- **Task details**
From the entries below, retype only the lines from the one with "R12: 10k (CT, DIS) -> 10k (CNT3, COM)" through the one with "D3: LED blue", exactly as written.

- **Working data**
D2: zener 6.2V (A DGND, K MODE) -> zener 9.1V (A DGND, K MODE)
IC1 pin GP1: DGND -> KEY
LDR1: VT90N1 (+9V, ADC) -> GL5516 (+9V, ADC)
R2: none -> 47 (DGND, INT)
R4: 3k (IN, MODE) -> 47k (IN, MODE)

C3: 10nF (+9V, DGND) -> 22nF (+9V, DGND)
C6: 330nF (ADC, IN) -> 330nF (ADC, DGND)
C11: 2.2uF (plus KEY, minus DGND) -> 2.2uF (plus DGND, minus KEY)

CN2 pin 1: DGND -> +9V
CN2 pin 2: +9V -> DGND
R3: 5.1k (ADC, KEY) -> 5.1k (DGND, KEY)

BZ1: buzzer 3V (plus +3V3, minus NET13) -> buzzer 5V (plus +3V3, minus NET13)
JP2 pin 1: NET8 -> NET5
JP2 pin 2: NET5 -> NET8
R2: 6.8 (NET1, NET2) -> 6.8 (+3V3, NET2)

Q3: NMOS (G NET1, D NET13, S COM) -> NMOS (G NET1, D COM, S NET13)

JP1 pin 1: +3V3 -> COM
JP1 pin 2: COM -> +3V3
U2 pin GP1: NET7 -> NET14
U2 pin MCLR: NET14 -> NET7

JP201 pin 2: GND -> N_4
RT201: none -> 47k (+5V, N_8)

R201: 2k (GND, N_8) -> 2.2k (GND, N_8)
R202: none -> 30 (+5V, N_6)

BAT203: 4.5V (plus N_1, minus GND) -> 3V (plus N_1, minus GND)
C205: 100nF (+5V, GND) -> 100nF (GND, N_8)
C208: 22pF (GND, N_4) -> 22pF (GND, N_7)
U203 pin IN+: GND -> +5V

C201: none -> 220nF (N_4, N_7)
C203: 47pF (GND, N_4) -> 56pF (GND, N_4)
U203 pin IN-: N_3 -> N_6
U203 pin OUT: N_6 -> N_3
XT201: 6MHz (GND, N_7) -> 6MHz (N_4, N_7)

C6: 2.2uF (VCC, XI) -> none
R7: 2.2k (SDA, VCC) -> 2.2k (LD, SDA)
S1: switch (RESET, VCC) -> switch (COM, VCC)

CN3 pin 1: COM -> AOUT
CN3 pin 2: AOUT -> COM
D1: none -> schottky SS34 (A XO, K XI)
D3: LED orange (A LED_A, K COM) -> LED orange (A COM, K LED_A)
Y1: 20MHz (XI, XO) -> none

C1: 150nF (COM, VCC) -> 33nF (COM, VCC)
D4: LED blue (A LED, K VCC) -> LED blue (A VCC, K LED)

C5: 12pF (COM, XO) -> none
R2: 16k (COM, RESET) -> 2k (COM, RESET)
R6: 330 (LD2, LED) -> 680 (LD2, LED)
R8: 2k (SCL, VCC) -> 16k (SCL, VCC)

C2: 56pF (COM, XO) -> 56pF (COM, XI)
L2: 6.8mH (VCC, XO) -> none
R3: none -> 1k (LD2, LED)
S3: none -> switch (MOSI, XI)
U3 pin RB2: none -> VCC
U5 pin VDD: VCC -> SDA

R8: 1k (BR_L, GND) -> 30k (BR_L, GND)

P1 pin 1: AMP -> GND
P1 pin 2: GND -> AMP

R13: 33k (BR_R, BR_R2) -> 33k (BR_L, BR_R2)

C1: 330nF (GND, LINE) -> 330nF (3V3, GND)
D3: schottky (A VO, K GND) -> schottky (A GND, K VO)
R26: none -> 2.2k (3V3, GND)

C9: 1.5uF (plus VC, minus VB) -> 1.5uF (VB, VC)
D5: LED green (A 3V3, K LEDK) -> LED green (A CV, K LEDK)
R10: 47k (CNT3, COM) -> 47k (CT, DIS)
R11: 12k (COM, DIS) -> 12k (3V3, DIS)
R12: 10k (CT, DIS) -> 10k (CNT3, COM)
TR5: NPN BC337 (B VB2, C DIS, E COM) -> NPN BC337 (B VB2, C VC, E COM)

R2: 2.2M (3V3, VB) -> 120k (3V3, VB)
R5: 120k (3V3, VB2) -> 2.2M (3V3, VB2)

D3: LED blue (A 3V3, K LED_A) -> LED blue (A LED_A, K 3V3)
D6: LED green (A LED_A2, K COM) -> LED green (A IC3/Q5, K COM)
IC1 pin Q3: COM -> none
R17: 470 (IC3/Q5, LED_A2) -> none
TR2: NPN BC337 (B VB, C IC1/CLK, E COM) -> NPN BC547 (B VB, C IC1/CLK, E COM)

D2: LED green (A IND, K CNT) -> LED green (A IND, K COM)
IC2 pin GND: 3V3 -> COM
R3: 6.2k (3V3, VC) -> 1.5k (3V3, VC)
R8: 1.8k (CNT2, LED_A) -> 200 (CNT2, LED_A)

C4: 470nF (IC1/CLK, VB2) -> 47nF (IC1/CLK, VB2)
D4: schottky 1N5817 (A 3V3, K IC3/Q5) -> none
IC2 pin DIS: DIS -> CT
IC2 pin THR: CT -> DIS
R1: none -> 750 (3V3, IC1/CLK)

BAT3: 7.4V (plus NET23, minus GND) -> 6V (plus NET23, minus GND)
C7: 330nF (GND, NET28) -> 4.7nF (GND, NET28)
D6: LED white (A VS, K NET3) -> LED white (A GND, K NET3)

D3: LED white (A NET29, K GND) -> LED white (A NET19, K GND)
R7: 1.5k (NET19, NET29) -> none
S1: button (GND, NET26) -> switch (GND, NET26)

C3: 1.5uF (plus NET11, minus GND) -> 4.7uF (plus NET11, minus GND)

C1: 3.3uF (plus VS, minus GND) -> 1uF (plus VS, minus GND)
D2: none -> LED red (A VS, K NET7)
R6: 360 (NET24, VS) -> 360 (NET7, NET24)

- **Result below**
R12: 10k (CT, DIS) -> 10k (CNT3, COM)
TR5: NPN BC337 (B VB2, C DIS, E COM) -> NPN BC337 (B VB2, C VC, E COM)

R2: 2.2M (3V3, VB) -> 120k (3V3, VB)
R5: 120k (3V3, VB2) -> 2.2M (3V3, VB2)

D3: LED blue (A 3V3, K LED_A) -> LED blue (A LED_A, K 3V3)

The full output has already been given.